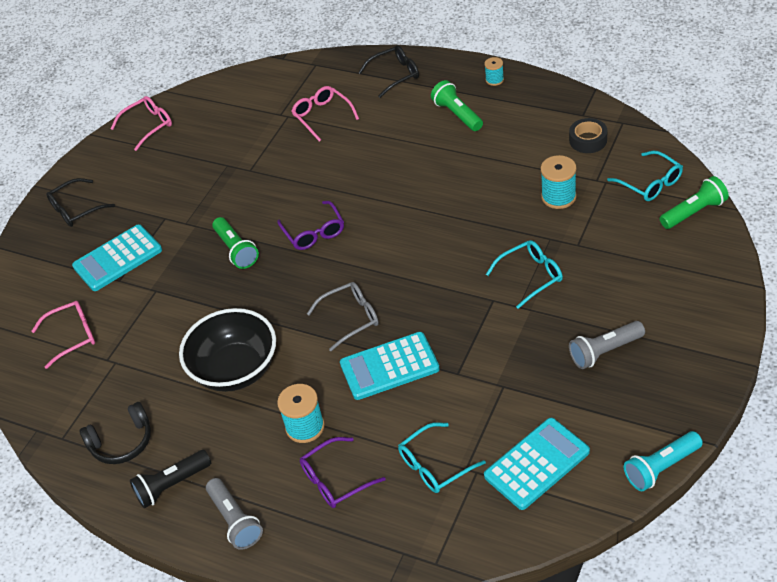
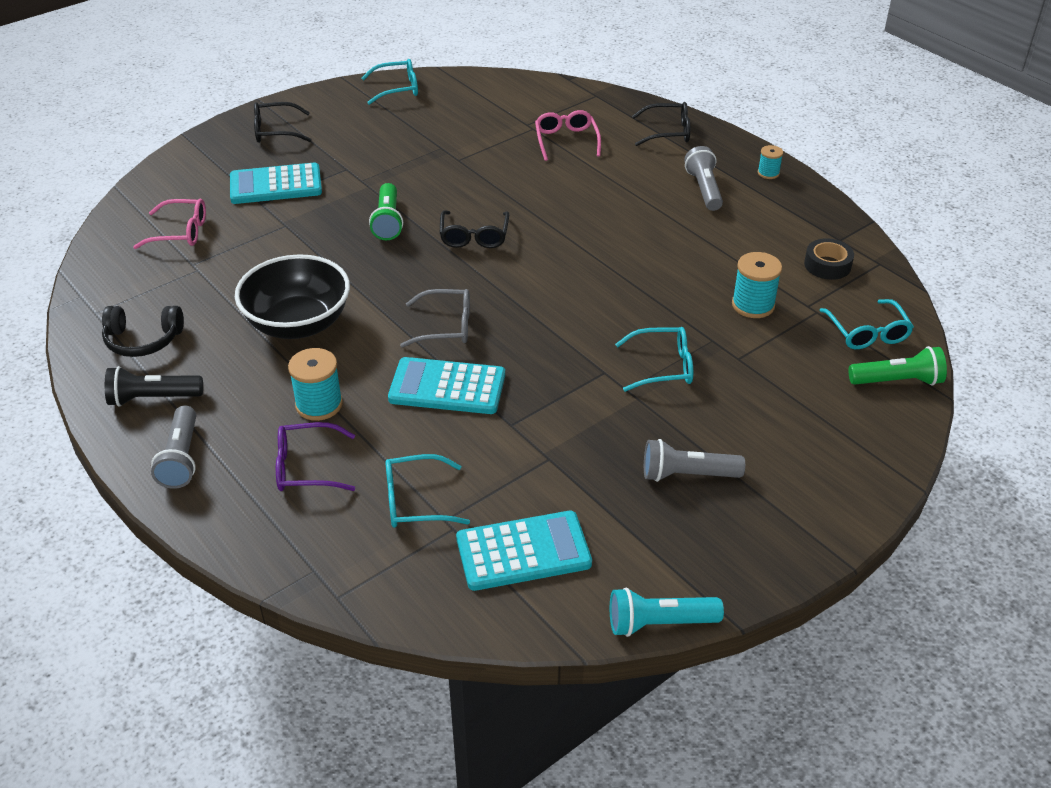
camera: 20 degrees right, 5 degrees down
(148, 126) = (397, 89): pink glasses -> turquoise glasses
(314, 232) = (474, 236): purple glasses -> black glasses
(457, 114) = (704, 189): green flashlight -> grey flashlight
...
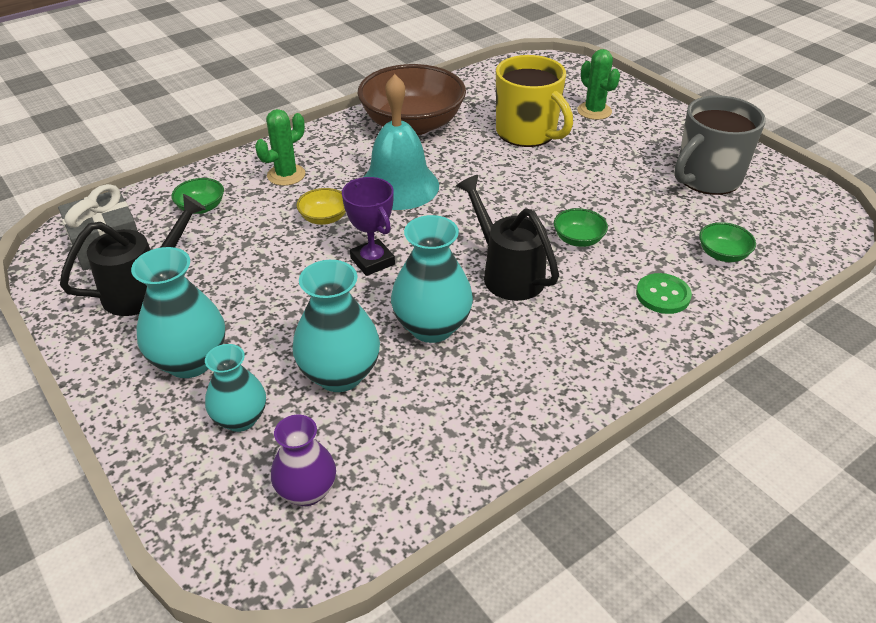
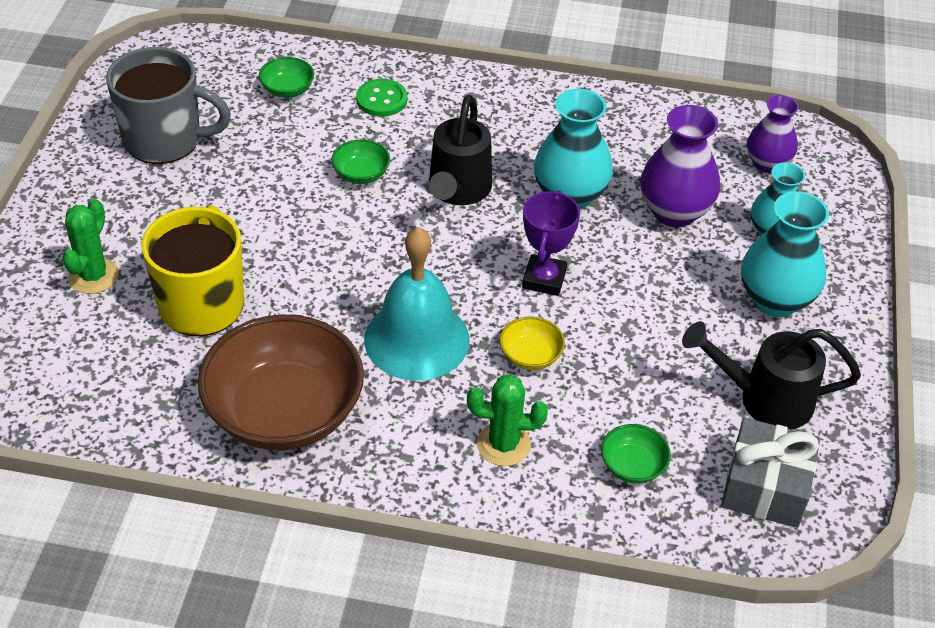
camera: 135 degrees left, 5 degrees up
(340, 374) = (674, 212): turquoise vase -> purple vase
--
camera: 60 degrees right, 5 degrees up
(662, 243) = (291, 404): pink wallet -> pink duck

→ **What this task involves**:
What lines of the material above hold the string "pink"? Please copy them.

→ **Output for this task**:
(148, 126) = (397, 89): pink glasses -> turquoise glasses
(662, 243) = (291, 404): pink wallet -> pink duck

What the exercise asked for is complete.